#### REQUIREMENT
Write out the data word for word and omit every picture.

#### RECORDS FOR THIS EXERCISE
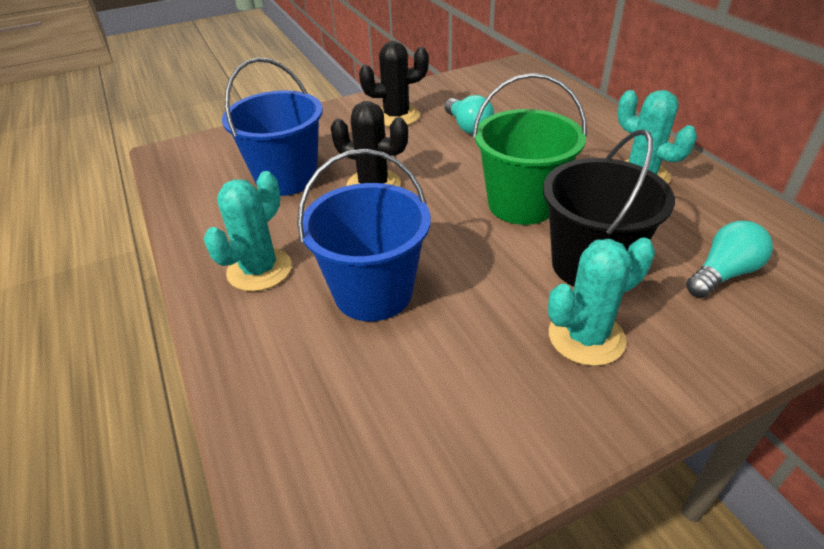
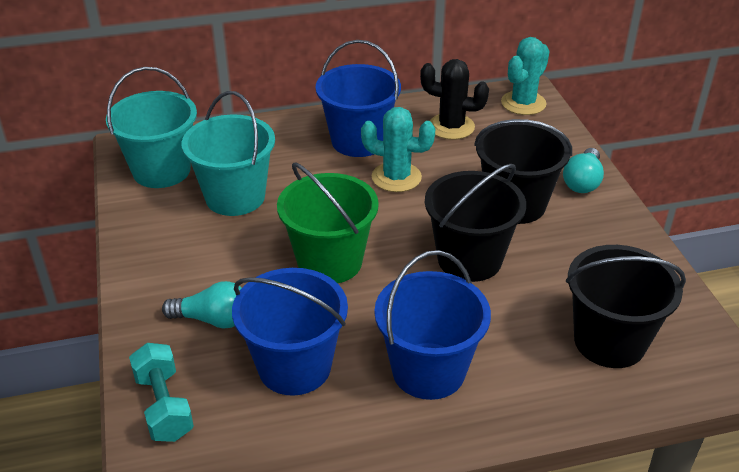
black bucket: 1 -> 3
black cactus: 2 -> 1
blue bucket: 2 -> 3
turquoise bucket: 0 -> 2
turquoise cactus: 3 -> 2
turquoise dumbbell: 0 -> 1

#### ANSWER TO THE EXERCISE
black bucket: 1 -> 3
black cactus: 2 -> 1
blue bucket: 2 -> 3
turquoise bucket: 0 -> 2
turquoise cactus: 3 -> 2
turquoise dumbbell: 0 -> 1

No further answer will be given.